[WHAT IS EXPECTED] Select each line where the word "section" appears.

[PROVIDED DATA]
..........

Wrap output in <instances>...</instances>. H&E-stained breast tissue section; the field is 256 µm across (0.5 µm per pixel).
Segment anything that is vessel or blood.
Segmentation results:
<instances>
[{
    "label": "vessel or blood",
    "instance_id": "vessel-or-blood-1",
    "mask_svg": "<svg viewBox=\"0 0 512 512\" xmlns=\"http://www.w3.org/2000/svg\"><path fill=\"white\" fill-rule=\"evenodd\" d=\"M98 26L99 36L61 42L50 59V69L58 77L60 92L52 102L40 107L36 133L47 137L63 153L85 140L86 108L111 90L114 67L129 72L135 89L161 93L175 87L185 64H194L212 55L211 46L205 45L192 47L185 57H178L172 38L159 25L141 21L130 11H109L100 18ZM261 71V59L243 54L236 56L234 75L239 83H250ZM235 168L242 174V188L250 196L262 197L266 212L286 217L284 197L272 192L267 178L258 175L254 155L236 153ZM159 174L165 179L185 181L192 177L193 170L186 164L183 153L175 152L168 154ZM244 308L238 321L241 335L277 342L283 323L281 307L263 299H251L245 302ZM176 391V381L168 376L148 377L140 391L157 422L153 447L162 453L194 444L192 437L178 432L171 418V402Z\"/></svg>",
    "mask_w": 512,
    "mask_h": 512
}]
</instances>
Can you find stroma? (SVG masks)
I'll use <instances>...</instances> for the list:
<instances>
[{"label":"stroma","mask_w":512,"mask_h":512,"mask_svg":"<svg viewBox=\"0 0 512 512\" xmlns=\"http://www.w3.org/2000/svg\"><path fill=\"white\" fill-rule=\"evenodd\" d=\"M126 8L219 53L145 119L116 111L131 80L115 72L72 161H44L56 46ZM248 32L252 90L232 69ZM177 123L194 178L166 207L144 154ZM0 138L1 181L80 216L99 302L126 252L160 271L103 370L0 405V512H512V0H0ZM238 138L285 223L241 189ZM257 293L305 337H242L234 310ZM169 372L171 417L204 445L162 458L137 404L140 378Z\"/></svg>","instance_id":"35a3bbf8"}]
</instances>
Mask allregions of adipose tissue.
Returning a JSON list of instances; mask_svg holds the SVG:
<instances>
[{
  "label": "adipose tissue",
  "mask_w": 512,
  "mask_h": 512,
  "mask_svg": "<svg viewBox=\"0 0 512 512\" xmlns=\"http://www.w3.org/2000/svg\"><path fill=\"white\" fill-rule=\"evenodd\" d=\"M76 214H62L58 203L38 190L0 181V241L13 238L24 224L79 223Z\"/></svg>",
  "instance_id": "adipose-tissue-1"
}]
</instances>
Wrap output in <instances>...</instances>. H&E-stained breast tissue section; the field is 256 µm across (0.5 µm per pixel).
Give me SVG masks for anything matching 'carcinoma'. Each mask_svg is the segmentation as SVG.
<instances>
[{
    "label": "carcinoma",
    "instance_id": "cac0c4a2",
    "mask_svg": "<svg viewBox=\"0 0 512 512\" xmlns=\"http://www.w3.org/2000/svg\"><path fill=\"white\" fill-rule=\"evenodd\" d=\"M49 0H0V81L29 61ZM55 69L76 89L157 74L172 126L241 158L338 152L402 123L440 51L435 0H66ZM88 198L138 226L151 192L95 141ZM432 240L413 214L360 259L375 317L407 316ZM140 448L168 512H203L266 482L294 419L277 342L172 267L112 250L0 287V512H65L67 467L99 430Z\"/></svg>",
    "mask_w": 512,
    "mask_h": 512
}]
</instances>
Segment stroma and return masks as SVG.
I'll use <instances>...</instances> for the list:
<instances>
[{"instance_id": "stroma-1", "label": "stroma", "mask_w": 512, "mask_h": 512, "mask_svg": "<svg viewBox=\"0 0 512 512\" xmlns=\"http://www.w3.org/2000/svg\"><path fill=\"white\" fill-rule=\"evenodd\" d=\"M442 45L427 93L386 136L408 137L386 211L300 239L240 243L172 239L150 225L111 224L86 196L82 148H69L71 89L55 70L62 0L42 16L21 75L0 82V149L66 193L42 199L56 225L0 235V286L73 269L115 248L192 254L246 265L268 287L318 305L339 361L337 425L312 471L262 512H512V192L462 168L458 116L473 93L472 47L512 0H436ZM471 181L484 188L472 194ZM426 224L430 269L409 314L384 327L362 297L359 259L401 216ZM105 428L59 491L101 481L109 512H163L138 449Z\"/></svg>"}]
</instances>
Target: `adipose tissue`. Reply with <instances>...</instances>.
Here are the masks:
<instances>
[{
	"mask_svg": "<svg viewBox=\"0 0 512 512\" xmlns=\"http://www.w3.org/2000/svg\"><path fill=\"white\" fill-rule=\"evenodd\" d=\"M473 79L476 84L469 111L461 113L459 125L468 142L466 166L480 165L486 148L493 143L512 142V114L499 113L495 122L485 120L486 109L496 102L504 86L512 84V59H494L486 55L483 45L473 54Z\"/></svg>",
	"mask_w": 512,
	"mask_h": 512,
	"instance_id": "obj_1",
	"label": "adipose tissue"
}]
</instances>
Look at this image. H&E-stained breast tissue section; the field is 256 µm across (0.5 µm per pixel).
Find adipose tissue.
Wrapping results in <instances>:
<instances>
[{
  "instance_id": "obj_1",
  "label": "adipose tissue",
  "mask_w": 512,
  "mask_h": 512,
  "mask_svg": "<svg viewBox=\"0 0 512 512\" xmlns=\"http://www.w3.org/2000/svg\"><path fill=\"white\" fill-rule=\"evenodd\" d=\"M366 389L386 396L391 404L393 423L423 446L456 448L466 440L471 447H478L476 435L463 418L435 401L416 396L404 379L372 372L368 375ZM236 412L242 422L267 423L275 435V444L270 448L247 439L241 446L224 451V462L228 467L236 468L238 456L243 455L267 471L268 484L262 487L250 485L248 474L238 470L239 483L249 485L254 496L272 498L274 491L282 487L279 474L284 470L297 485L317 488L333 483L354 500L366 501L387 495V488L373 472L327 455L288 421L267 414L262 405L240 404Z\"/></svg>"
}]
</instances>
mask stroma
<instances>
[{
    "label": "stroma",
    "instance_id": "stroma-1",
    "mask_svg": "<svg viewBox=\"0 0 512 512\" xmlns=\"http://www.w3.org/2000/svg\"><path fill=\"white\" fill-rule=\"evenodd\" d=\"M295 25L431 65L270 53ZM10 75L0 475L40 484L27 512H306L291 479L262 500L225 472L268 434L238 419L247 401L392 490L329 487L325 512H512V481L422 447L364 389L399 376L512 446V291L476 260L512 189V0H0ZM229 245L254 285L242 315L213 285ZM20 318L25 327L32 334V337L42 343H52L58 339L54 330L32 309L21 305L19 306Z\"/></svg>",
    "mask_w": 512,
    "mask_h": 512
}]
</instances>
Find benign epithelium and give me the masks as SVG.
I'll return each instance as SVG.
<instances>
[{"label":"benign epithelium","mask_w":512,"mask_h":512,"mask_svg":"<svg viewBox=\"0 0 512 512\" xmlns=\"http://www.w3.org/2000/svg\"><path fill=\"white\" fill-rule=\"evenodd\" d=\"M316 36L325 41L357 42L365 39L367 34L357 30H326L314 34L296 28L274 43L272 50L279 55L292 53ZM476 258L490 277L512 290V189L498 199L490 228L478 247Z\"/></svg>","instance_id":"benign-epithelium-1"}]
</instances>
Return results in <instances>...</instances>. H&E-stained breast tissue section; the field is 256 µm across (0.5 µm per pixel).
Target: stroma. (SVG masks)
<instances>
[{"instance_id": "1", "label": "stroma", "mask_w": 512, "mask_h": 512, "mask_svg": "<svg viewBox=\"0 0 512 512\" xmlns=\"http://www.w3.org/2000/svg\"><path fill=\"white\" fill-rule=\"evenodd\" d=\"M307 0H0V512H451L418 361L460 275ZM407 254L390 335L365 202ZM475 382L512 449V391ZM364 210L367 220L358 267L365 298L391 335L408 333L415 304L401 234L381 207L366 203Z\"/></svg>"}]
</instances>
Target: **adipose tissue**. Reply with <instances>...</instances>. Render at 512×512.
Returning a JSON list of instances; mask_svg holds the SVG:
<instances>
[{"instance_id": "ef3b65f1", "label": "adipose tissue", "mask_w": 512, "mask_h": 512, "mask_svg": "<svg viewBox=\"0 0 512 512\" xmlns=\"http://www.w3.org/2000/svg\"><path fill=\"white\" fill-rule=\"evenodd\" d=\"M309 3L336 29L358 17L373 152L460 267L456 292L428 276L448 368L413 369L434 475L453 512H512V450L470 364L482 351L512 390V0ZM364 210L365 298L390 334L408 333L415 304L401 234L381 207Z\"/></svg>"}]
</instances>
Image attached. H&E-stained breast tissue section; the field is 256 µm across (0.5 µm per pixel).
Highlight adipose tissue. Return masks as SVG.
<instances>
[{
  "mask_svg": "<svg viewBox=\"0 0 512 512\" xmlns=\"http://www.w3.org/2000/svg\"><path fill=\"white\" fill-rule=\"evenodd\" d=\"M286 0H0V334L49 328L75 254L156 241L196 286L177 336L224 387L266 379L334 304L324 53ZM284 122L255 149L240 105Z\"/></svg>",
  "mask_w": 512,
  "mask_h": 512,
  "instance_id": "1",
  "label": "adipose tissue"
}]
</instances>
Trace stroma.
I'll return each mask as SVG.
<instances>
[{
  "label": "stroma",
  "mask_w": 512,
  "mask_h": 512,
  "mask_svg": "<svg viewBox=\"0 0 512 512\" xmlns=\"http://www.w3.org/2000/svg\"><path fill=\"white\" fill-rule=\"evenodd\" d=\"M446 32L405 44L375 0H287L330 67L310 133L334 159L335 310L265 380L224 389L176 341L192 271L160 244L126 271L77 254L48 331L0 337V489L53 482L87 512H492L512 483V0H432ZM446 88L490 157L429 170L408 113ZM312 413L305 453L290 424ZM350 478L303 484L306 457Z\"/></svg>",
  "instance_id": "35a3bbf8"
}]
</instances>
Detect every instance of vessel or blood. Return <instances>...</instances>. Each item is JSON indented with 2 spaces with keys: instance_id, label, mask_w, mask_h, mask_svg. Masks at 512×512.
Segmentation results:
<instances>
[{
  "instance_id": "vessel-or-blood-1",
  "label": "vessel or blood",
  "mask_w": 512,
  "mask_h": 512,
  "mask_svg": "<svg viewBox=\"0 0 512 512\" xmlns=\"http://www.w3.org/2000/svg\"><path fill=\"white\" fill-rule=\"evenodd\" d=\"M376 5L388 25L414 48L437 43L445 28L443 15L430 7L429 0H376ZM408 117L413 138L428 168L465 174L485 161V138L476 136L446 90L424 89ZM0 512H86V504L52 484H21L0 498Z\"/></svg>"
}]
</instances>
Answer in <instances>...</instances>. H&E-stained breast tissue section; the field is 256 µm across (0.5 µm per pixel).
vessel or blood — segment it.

..........

[OUTPUT OF THE TASK]
Wrap output in <instances>...</instances>. H&E-stained breast tissue section; the field is 256 µm across (0.5 µm per pixel).
Wrap output in <instances>...</instances>. H&E-stained breast tissue section; the field is 256 µm across (0.5 µm per pixel).
Look at this image. H&E-stained breast tissue section; the field is 256 µm across (0.5 µm per pixel).
Return results in <instances>...</instances>. H&E-stained breast tissue section; the field is 256 µm across (0.5 µm per pixel).
Image attached. H&E-stained breast tissue section; the field is 256 µm across (0.5 µm per pixel).
Answer in <instances>...</instances>. H&E-stained breast tissue section; the field is 256 µm across (0.5 µm per pixel).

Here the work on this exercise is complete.